----- SUPPLIED DATA -----

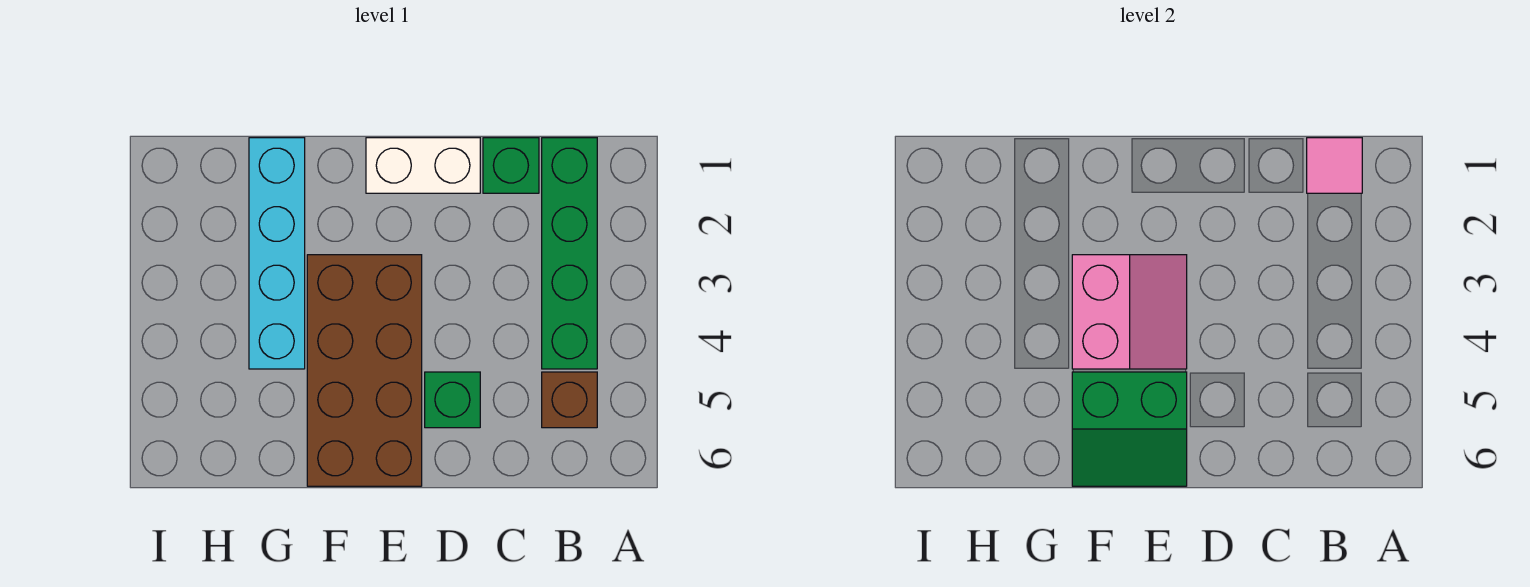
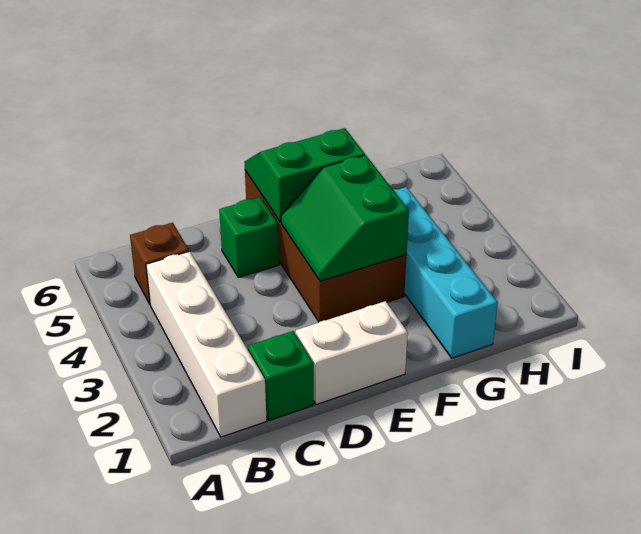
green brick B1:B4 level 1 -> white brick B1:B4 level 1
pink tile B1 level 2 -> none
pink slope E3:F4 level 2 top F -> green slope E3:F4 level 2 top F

-----

**PROBLEM DETAILS**. With the pictures left out, transcribe the material exactly.

**RESULT**.
green brick B1:B4 level 1 -> white brick B1:B4 level 1
pink tile B1 level 2 -> none
pink slope E3:F4 level 2 top F -> green slope E3:F4 level 2 top F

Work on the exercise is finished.